- What this task involves
All lines from the one containing "green tape: 5 -> 7" down to the one containing "yellow lemon: 13 -> 14", both ends included, are to be given again exactly; omit the rest of the listing below.

**** Record excerpts ****

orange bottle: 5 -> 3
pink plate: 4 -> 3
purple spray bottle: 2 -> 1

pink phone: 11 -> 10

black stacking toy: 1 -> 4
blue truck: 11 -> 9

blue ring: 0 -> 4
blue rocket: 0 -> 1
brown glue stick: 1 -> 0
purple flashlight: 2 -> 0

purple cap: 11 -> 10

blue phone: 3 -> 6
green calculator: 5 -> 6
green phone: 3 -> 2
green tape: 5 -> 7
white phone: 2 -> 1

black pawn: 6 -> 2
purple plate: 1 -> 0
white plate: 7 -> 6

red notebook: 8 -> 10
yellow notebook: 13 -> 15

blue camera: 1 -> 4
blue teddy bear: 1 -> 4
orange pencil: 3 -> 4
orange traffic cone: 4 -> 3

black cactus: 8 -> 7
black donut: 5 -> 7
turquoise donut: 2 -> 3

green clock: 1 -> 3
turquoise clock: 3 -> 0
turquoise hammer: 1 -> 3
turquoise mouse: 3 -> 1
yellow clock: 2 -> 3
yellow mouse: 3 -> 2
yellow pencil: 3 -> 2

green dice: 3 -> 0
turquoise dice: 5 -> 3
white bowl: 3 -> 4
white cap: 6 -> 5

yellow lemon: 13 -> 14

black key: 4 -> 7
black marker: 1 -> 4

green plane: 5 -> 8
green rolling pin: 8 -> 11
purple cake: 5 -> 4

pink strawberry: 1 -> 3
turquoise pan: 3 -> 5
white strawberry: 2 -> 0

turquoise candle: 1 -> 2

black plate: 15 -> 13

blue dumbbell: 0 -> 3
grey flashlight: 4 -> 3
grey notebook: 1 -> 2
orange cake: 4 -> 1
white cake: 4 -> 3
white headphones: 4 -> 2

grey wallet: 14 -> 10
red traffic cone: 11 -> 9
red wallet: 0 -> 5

****

- Answer section
green tape: 5 -> 7
white phone: 2 -> 1

black pawn: 6 -> 2
purple plate: 1 -> 0
white plate: 7 -> 6

red notebook: 8 -> 10
yellow notebook: 13 -> 15

blue camera: 1 -> 4
blue teddy bear: 1 -> 4
orange pencil: 3 -> 4
orange traffic cone: 4 -> 3

black cactus: 8 -> 7
black donut: 5 -> 7
turquoise donut: 2 -> 3

green clock: 1 -> 3
turquoise clock: 3 -> 0
turquoise hammer: 1 -> 3
turquoise mouse: 3 -> 1
yellow clock: 2 -> 3
yellow mouse: 3 -> 2
yellow pencil: 3 -> 2

green dice: 3 -> 0
turquoise dice: 5 -> 3
white bowl: 3 -> 4
white cap: 6 -> 5

yellow lemon: 13 -> 14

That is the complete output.